• _WORK ITEM_
Would you reproduce exactly the lines below from the one holding "brown banana [361,441,407,510]" through the one holding "none -> white mug [385,458,434,510]", inclusive, and no others?
━━━━━━━━
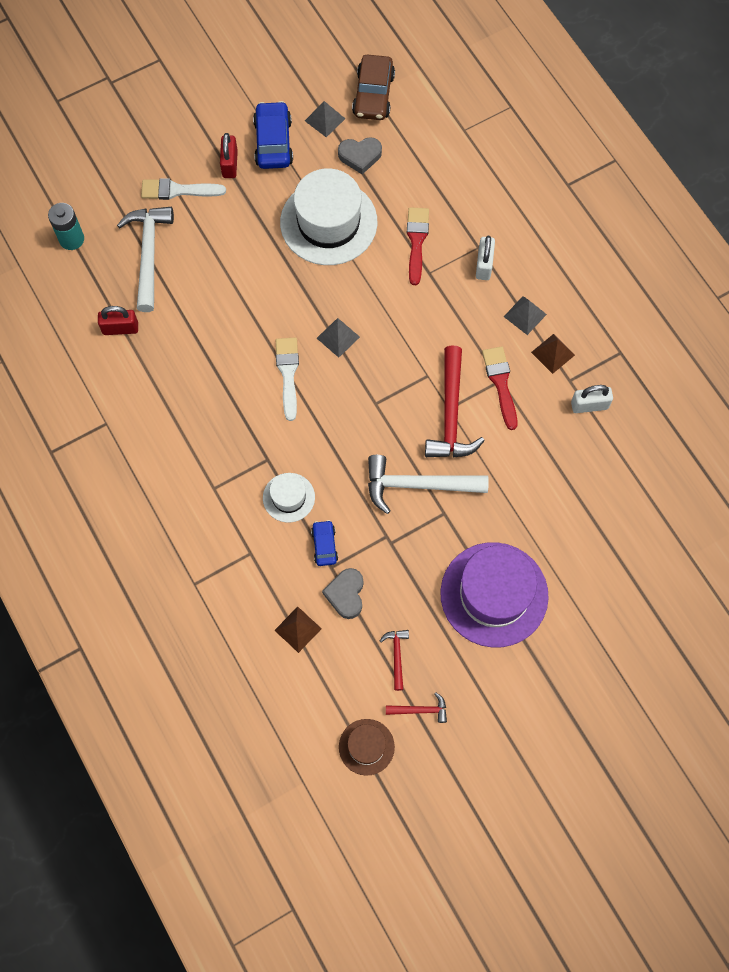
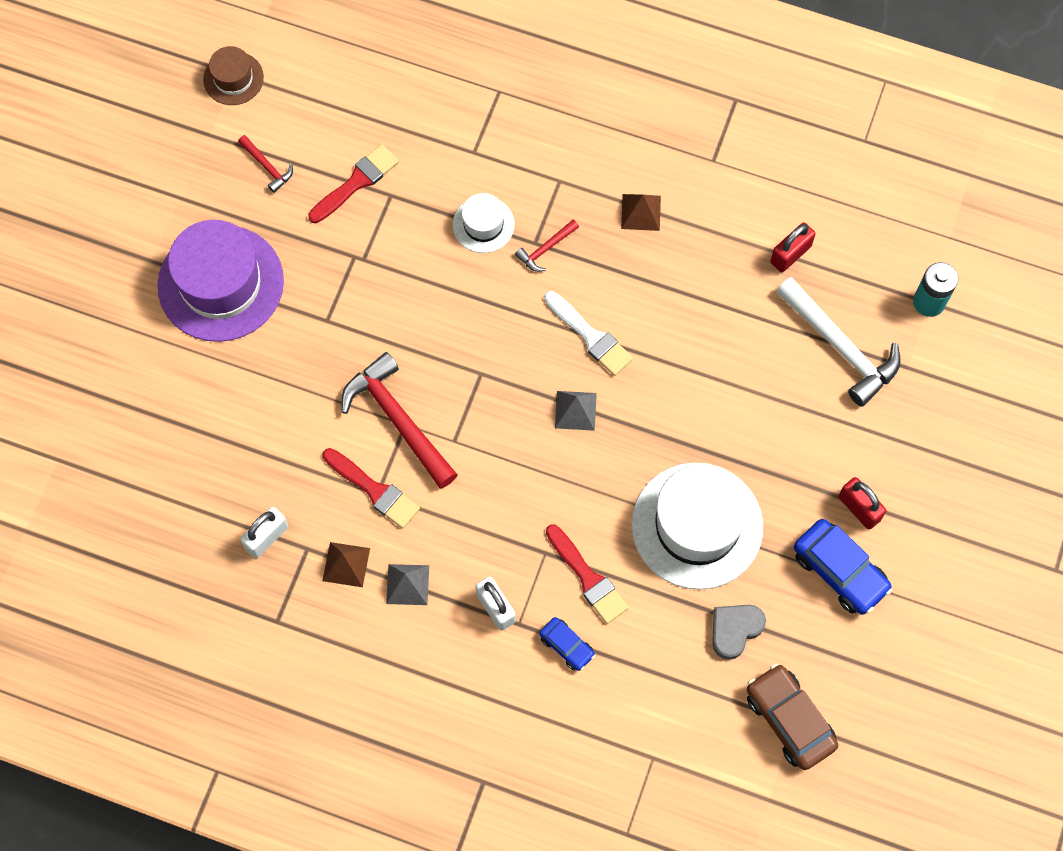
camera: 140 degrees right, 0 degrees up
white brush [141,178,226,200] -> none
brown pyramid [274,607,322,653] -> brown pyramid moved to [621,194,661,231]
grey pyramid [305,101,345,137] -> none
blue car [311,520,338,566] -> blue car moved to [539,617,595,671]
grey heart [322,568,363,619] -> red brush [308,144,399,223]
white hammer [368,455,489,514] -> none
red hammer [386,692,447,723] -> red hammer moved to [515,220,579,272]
━━━━━━━━
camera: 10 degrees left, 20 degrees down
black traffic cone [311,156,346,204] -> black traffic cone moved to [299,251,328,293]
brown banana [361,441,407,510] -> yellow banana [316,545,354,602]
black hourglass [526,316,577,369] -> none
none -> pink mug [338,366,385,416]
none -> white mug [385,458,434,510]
━━━━━━━━
• _SOLUTION TO THIS EXERCISE_
brown banana [361,441,407,510] -> yellow banana [316,545,354,602]
black hourglass [526,316,577,369] -> none
none -> pink mug [338,366,385,416]
none -> white mug [385,458,434,510]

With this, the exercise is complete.